* **Task statement**:
Set down the records that follow in full and without changes.

* **Material supplied**:
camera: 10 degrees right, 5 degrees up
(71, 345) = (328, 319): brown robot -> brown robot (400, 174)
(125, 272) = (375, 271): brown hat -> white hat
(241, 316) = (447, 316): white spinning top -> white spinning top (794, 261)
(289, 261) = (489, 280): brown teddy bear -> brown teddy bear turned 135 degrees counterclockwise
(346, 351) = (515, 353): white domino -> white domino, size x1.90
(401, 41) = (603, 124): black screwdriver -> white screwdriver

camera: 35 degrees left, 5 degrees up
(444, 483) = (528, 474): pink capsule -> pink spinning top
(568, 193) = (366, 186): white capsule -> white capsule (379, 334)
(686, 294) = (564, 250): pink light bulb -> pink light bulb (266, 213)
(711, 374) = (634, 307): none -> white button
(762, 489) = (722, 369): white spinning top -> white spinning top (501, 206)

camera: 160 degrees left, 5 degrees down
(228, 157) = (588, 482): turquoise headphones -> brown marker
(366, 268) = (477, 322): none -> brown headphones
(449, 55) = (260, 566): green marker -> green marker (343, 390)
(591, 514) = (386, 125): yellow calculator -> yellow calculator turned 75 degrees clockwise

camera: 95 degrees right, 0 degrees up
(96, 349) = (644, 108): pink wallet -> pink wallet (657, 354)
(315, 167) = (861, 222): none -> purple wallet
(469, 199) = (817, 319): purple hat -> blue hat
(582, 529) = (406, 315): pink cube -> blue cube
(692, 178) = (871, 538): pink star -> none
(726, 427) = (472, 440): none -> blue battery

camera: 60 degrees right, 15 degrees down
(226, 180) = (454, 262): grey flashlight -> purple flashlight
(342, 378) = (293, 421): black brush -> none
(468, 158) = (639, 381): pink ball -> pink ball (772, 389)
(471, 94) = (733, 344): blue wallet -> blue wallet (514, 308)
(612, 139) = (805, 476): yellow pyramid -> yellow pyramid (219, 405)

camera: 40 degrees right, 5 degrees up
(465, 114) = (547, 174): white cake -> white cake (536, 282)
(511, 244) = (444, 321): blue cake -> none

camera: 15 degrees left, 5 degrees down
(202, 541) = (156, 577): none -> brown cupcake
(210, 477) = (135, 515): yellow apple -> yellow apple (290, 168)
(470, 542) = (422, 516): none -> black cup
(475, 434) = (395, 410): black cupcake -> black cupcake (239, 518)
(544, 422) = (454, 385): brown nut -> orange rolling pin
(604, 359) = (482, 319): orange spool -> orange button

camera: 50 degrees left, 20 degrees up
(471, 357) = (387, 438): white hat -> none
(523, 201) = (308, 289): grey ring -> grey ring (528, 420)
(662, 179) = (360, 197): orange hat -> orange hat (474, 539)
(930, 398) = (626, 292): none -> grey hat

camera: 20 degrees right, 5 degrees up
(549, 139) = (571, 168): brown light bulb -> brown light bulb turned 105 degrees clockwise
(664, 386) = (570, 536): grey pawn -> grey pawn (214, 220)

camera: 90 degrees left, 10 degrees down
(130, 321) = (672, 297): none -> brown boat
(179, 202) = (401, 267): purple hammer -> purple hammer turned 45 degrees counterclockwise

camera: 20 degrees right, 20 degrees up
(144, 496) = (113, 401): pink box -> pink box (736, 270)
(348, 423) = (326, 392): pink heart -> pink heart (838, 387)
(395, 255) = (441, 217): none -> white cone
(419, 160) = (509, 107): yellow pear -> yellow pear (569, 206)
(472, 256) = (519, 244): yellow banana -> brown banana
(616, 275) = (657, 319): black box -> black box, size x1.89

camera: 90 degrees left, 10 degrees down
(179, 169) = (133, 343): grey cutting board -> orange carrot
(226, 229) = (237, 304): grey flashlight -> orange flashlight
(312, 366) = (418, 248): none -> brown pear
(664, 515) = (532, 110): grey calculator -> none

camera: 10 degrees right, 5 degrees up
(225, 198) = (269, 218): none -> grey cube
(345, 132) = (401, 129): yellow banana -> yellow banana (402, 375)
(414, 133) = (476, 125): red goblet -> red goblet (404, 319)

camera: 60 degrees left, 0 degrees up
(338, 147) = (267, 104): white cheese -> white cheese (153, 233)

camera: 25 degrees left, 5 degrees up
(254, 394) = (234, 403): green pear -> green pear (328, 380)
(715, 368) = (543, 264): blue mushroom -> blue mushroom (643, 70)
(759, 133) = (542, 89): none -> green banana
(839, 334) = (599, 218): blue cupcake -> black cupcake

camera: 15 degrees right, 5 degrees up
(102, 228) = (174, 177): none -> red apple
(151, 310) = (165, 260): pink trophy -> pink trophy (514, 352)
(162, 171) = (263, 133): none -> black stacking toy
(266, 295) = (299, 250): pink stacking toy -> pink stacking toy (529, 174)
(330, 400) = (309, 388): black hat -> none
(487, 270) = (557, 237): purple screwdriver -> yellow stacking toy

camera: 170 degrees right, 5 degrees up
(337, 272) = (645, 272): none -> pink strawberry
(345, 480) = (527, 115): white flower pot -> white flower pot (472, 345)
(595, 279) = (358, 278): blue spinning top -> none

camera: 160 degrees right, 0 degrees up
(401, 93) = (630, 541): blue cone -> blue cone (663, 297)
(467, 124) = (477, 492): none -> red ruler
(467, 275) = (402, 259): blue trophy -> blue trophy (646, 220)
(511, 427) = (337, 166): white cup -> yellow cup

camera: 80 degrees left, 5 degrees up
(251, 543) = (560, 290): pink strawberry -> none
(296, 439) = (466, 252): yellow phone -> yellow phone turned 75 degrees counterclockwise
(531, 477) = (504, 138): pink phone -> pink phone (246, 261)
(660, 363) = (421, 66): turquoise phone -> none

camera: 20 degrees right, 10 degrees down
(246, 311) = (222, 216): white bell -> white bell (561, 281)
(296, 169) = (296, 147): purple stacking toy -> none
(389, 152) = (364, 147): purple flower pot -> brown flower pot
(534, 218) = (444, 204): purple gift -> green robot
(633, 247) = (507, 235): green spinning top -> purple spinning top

* **Your solution**:
camera: 10 degrees right, 5 degrees up
(71, 345) = (328, 319): brown robot -> brown robot (400, 174)
(125, 272) = (375, 271): brown hat -> white hat
(241, 316) = (447, 316): white spinning top -> white spinning top (794, 261)
(289, 261) = (489, 280): brown teddy bear -> brown teddy bear turned 135 degrees counterclockwise
(346, 351) = (515, 353): white domino -> white domino, size x1.90
(401, 41) = (603, 124): black screwdriver -> white screwdriver

camera: 35 degrees left, 5 degrees up
(444, 483) = (528, 474): pink capsule -> pink spinning top
(568, 193) = (366, 186): white capsule -> white capsule (379, 334)
(686, 294) = (564, 250): pink light bulb -> pink light bulb (266, 213)
(711, 374) = (634, 307): none -> white button
(762, 489) = (722, 369): white spinning top -> white spinning top (501, 206)

camera: 160 degrees left, 5 degrees down
(228, 157) = (588, 482): turquoise headphones -> brown marker
(366, 268) = (477, 322): none -> brown headphones
(449, 55) = (260, 566): green marker -> green marker (343, 390)
(591, 514) = (386, 125): yellow calculator -> yellow calculator turned 75 degrees clockwise

camera: 95 degrees right, 0 degrees up
(96, 349) = (644, 108): pink wallet -> pink wallet (657, 354)
(315, 167) = (861, 222): none -> purple wallet
(469, 199) = (817, 319): purple hat -> blue hat
(582, 529) = (406, 315): pink cube -> blue cube
(692, 178) = (871, 538): pink star -> none
(726, 427) = (472, 440): none -> blue battery

camera: 60 degrees right, 15 degrees down
(226, 180) = (454, 262): grey flashlight -> purple flashlight
(342, 378) = (293, 421): black brush -> none
(468, 158) = (639, 381): pink ball -> pink ball (772, 389)
(471, 94) = (733, 344): blue wallet -> blue wallet (514, 308)
(612, 139) = (805, 476): yellow pyramid -> yellow pyramid (219, 405)

camera: 40 degrees right, 5 degrees up
(465, 114) = (547, 174): white cake -> white cake (536, 282)
(511, 244) = (444, 321): blue cake -> none

camera: 15 degrees left, 5 degrees down
(202, 541) = (156, 577): none -> brown cupcake
(210, 477) = (135, 515): yellow apple -> yellow apple (290, 168)
(470, 542) = (422, 516): none -> black cup
(475, 434) = (395, 410): black cupcake -> black cupcake (239, 518)
(544, 422) = (454, 385): brown nut -> orange rolling pin
(604, 359) = (482, 319): orange spool -> orange button

camera: 50 degrees left, 20 degrees up
(471, 357) = (387, 438): white hat -> none
(523, 201) = (308, 289): grey ring -> grey ring (528, 420)
(662, 179) = (360, 197): orange hat -> orange hat (474, 539)
(930, 398) = (626, 292): none -> grey hat

camera: 20 degrees right, 5 degrees up
(549, 139) = (571, 168): brown light bulb -> brown light bulb turned 105 degrees clockwise
(664, 386) = (570, 536): grey pawn -> grey pawn (214, 220)

camera: 90 degrees left, 10 degrees down
(130, 321) = (672, 297): none -> brown boat
(179, 202) = (401, 267): purple hammer -> purple hammer turned 45 degrees counterclockwise

camera: 20 degrees right, 20 degrees up
(144, 496) = (113, 401): pink box -> pink box (736, 270)
(348, 423) = (326, 392): pink heart -> pink heart (838, 387)
(395, 255) = (441, 217): none -> white cone
(419, 160) = (509, 107): yellow pear -> yellow pear (569, 206)
(472, 256) = (519, 244): yellow banana -> brown banana
(616, 275) = (657, 319): black box -> black box, size x1.89

camera: 90 degrees left, 10 degrees down
(179, 169) = (133, 343): grey cutting board -> orange carrot
(226, 229) = (237, 304): grey flashlight -> orange flashlight
(312, 366) = (418, 248): none -> brown pear
(664, 515) = (532, 110): grey calculator -> none

camera: 10 degrees right, 5 degrees up
(225, 198) = (269, 218): none -> grey cube
(345, 132) = (401, 129): yellow banana -> yellow banana (402, 375)
(414, 133) = (476, 125): red goblet -> red goblet (404, 319)

camera: 60 degrees left, 0 degrees up
(338, 147) = (267, 104): white cheese -> white cheese (153, 233)

camera: 25 degrees left, 5 degrees up
(254, 394) = (234, 403): green pear -> green pear (328, 380)
(715, 368) = (543, 264): blue mushroom -> blue mushroom (643, 70)
(759, 133) = (542, 89): none -> green banana
(839, 334) = (599, 218): blue cupcake -> black cupcake

camera: 15 degrees right, 5 degrees up
(102, 228) = (174, 177): none -> red apple
(151, 310) = (165, 260): pink trophy -> pink trophy (514, 352)
(162, 171) = (263, 133): none -> black stacking toy
(266, 295) = (299, 250): pink stacking toy -> pink stacking toy (529, 174)
(330, 400) = (309, 388): black hat -> none
(487, 270) = (557, 237): purple screwdriver -> yellow stacking toy

camera: 170 degrees right, 5 degrees up
(337, 272) = (645, 272): none -> pink strawberry
(345, 480) = (527, 115): white flower pot -> white flower pot (472, 345)
(595, 279) = (358, 278): blue spinning top -> none

camera: 160 degrees right, 0 degrees up
(401, 93) = (630, 541): blue cone -> blue cone (663, 297)
(467, 124) = (477, 492): none -> red ruler
(467, 275) = (402, 259): blue trophy -> blue trophy (646, 220)
(511, 427) = (337, 166): white cup -> yellow cup

camera: 80 degrees left, 5 degrees up
(251, 543) = (560, 290): pink strawberry -> none
(296, 439) = (466, 252): yellow phone -> yellow phone turned 75 degrees counterclockwise
(531, 477) = (504, 138): pink phone -> pink phone (246, 261)
(660, 363) = (421, 66): turquoise phone -> none

camera: 20 degrees right, 10 degrees down
(246, 311) = (222, 216): white bell -> white bell (561, 281)
(296, 169) = (296, 147): purple stacking toy -> none
(389, 152) = (364, 147): purple flower pot -> brown flower pot
(534, 218) = (444, 204): purple gift -> green robot
(633, 247) = (507, 235): green spinning top -> purple spinning top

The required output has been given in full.